(Scene change data)
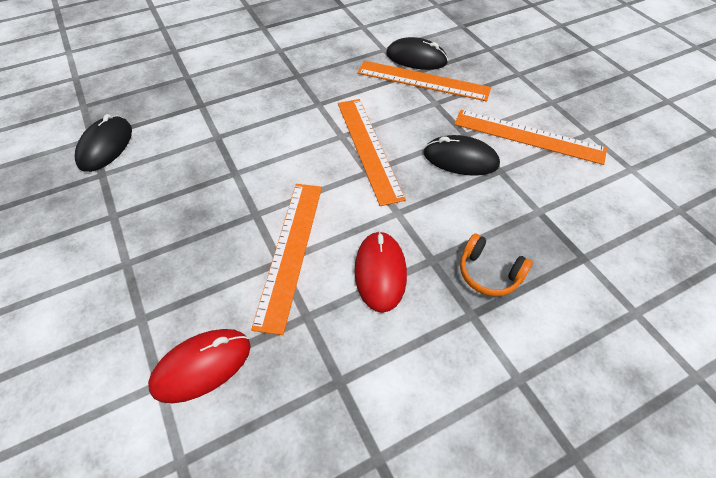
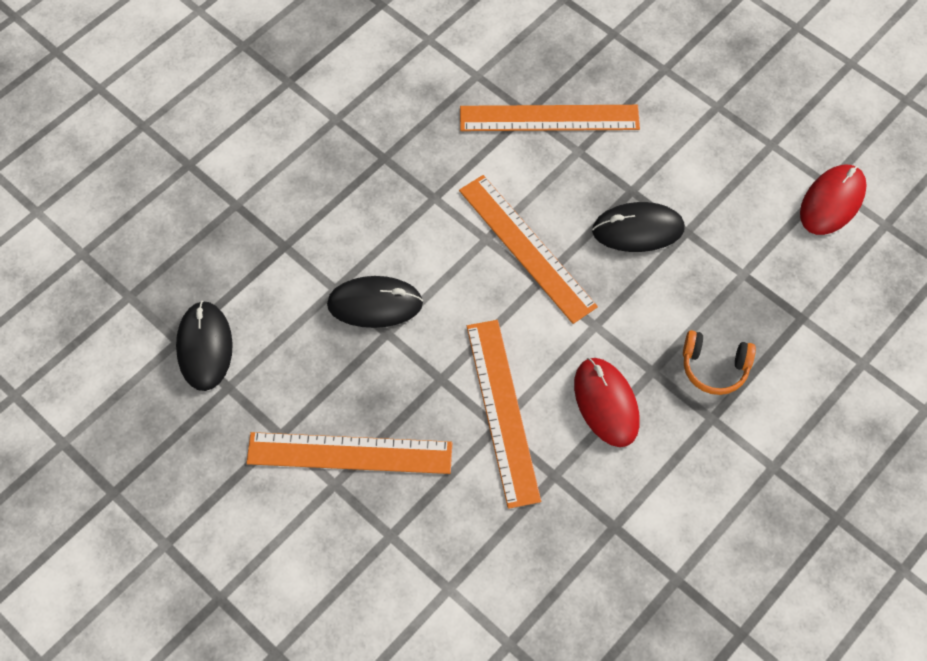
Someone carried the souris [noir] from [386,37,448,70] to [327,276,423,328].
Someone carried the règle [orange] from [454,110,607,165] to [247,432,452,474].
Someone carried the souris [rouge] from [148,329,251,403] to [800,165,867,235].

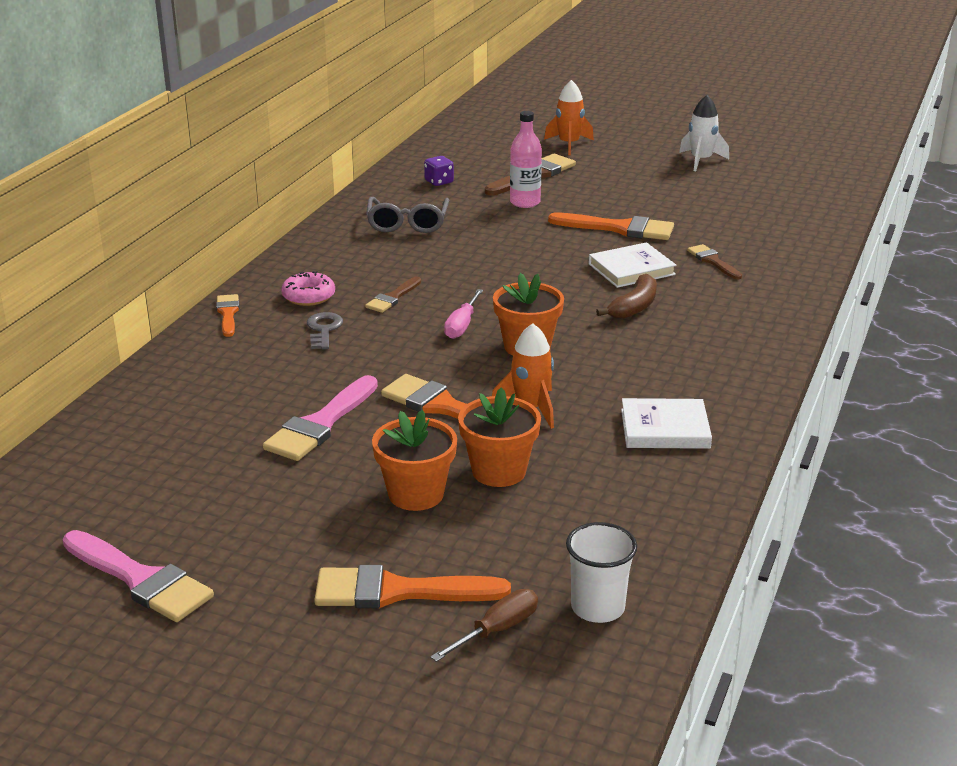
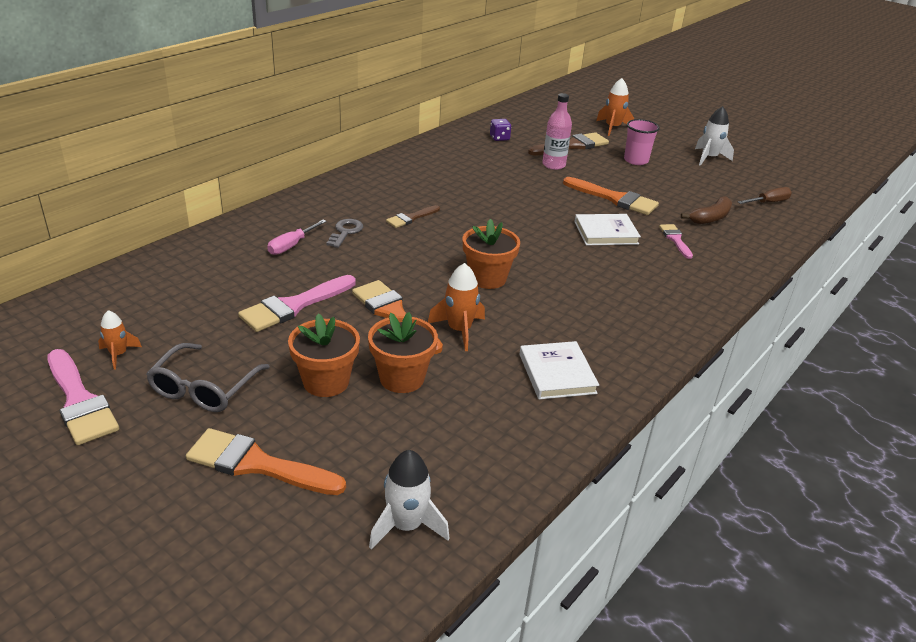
Someone carried the lunettes [gris] from [366,197,449,233] to [146,343,270,412].
Someone repainted the pinceau [marron] at [687,244,742,280], which became the pinceau [rose] at [659,224,693,259].
Someone took away the beignet [rose] at [281,271,335,306].
Someone carried the banane [marron] from [596,274,657,319] to [681,196,732,224].
Someone carried the tournevis [rose] from [444,289,483,339] to [267,220,327,255].
Someone took away the pinceau [orange] at [216,294,239,337].
Someone rotated the livre [blanc] at [621,398,712,449] by 60 degrees clockwise.
Someone swapped the gobelet [blanc] at [566,522,637,623] for the fusée [blanc] at [369,450,449,549].
Someone carried the tournevis [marron] from [431,589,538,662] to [738,187,792,204].
Someone put down the gobelet [rose] at [624,119,660,165].
Someone put down the fusée [orange] at [98,310,142,370].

- Aim of the exercise: Go through the entries above and print each one exactly, minus the pictures.

- Response to this exercise:
Someone carried the souris [noir] from [386,37,448,70] to [327,276,423,328].
Someone carried the règle [orange] from [454,110,607,165] to [247,432,452,474].
Someone carried the souris [rouge] from [148,329,251,403] to [800,165,867,235].

Someone carried the lunettes [gris] from [366,197,449,233] to [146,343,270,412].
Someone repainted the pinceau [marron] at [687,244,742,280], which became the pinceau [rose] at [659,224,693,259].
Someone took away the beignet [rose] at [281,271,335,306].
Someone carried the banane [marron] from [596,274,657,319] to [681,196,732,224].
Someone carried the tournevis [rose] from [444,289,483,339] to [267,220,327,255].
Someone took away the pinceau [orange] at [216,294,239,337].
Someone rotated the livre [blanc] at [621,398,712,449] by 60 degrees clockwise.
Someone swapped the gobelet [blanc] at [566,522,637,623] for the fusée [blanc] at [369,450,449,549].
Someone carried the tournevis [marron] from [431,589,538,662] to [738,187,792,204].
Someone put down the gobelet [rose] at [624,119,660,165].
Someone put down the fusée [orange] at [98,310,142,370].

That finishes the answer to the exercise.